+++ Record extracts
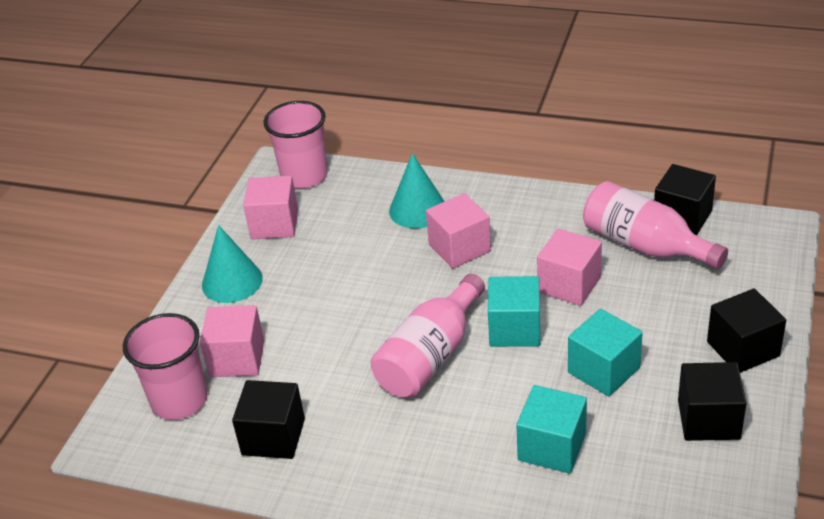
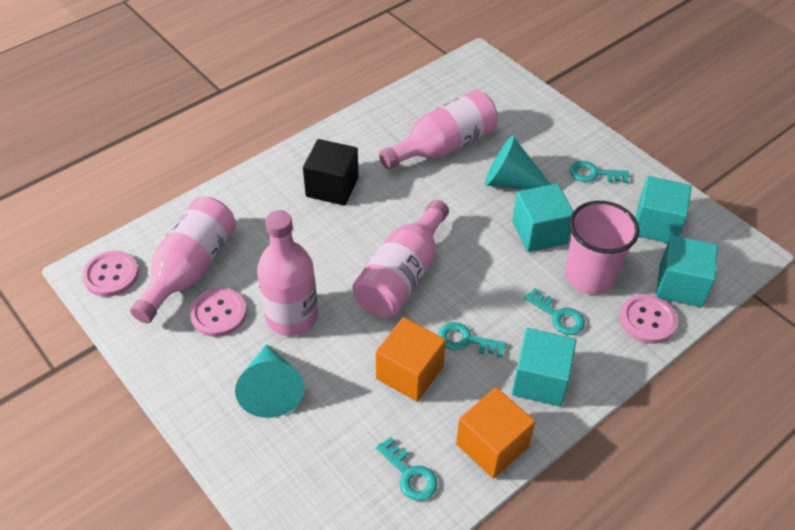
black cube: 4 -> 1
orange cube: 0 -> 2
pink bottle: 2 -> 4
pink button: 0 -> 3
pink cube: 4 -> 0
pink cup: 2 -> 1
turquoise cube: 3 -> 4
turquoise key: 0 -> 4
++++++
• _Exercise directions_: With the pictures set aside, copy each line above as written.

• _Response below_:
black cube: 4 -> 1
orange cube: 0 -> 2
pink bottle: 2 -> 4
pink button: 0 -> 3
pink cube: 4 -> 0
pink cup: 2 -> 1
turquoise cube: 3 -> 4
turquoise key: 0 -> 4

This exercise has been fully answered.